**ENTRIES SUPPLIED:**
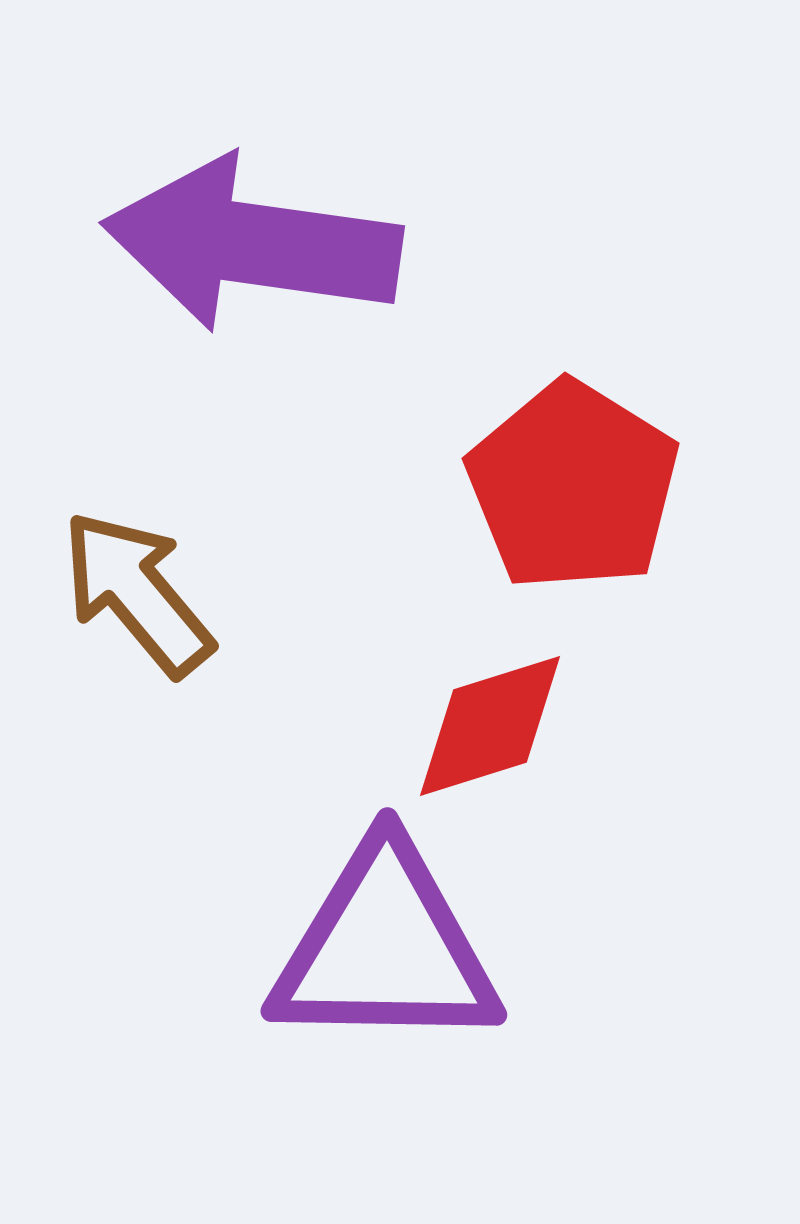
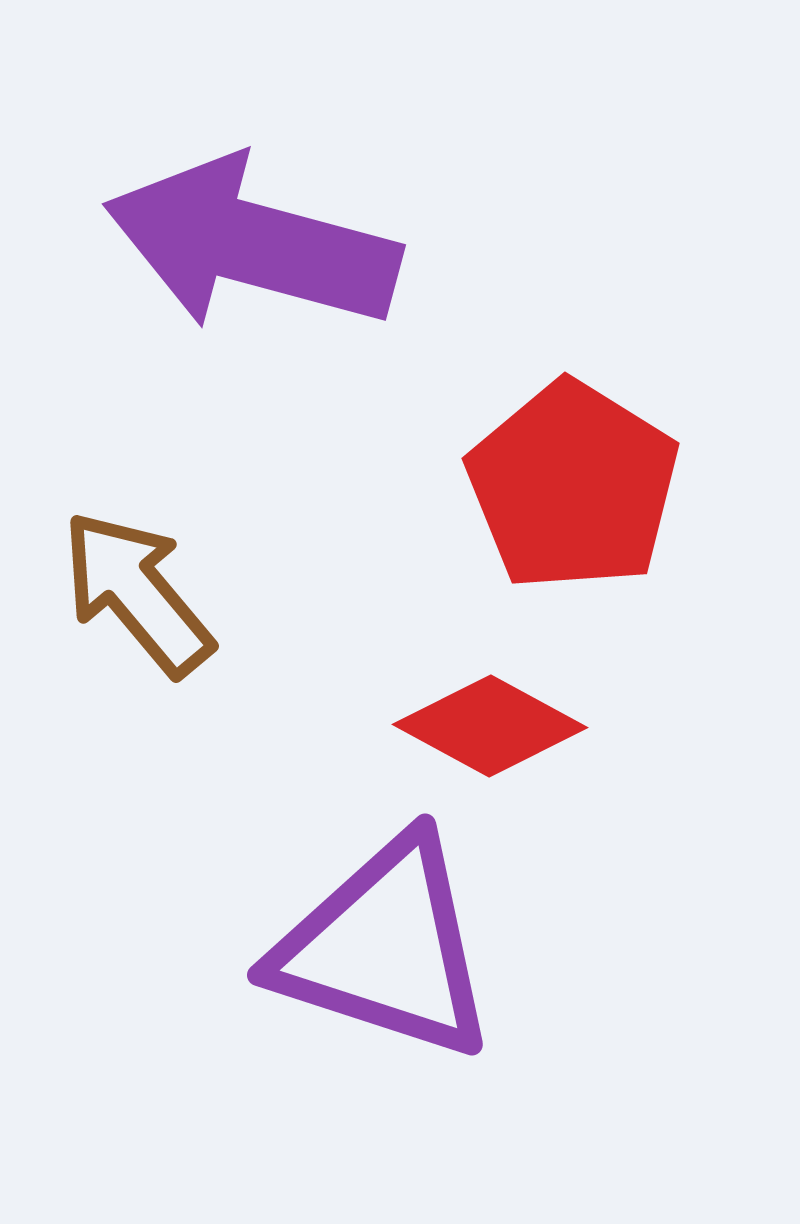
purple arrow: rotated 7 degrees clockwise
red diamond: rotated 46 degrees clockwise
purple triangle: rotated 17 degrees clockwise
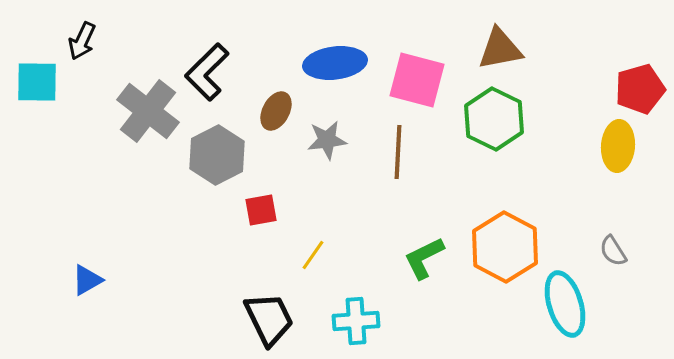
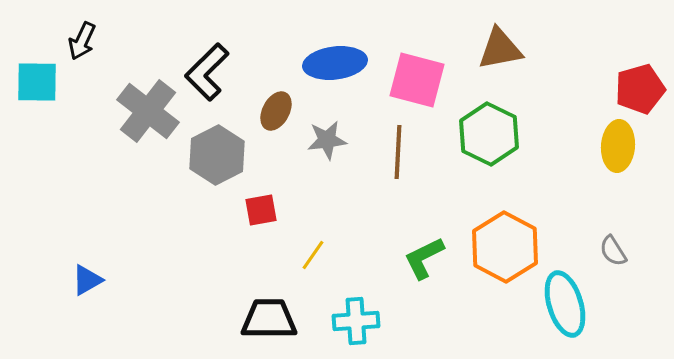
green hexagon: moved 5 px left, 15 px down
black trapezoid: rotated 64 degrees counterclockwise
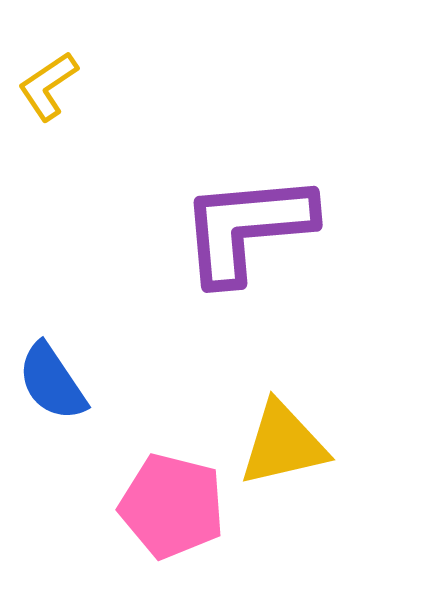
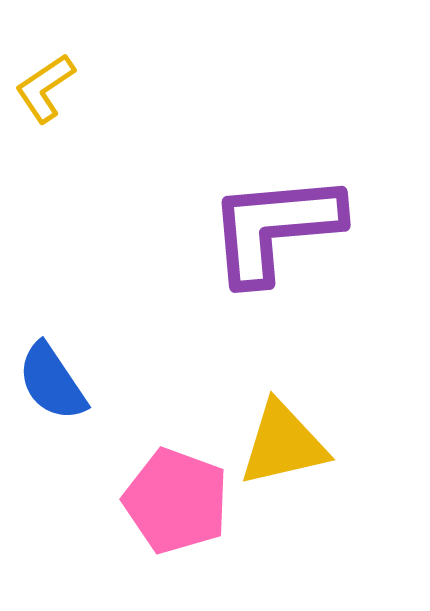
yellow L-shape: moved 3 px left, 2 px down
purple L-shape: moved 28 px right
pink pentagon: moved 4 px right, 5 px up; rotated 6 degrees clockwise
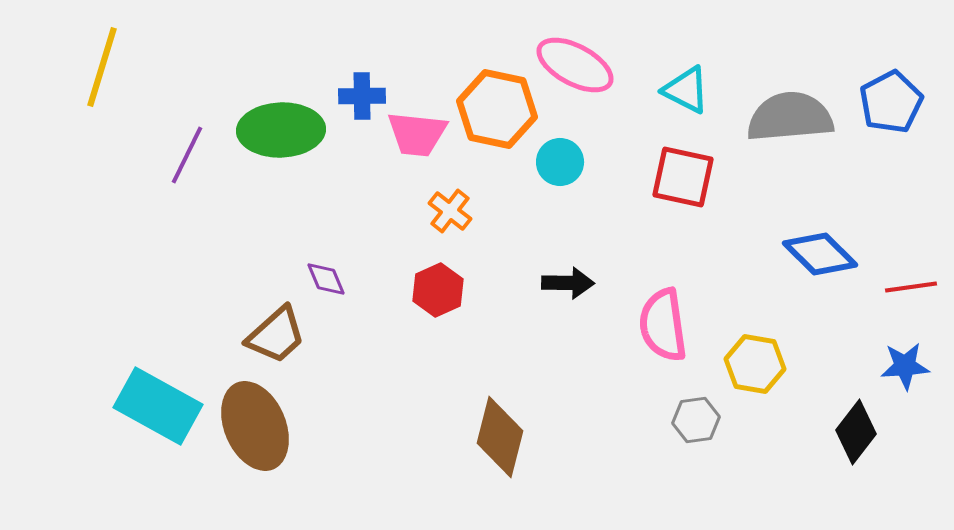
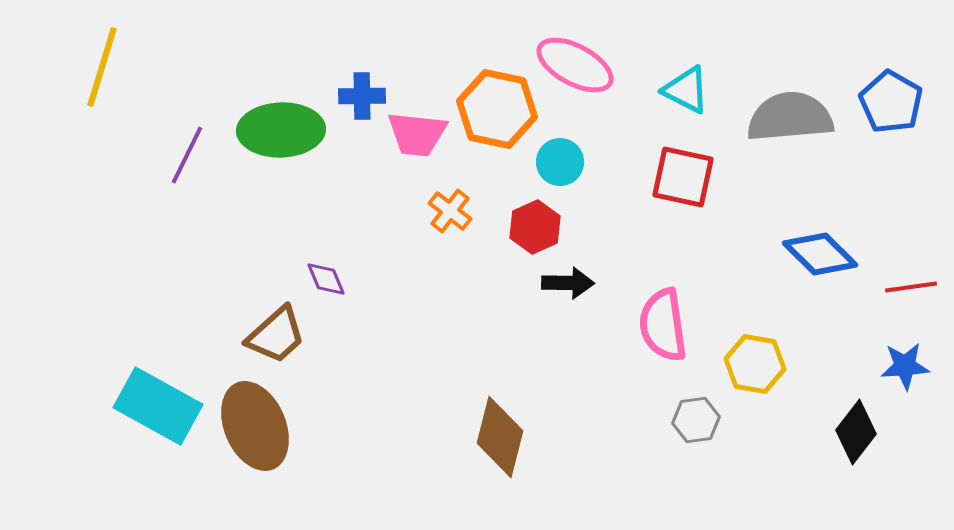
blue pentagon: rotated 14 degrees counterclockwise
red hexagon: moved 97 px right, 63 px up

**BRIEF:** Search the preceding listing for "counterclockwise", then copy every line that holds it.

**RESPONSE TO THIS TASK:**
black trapezoid: rotated 64 degrees counterclockwise
blue pentagon: rotated 14 degrees counterclockwise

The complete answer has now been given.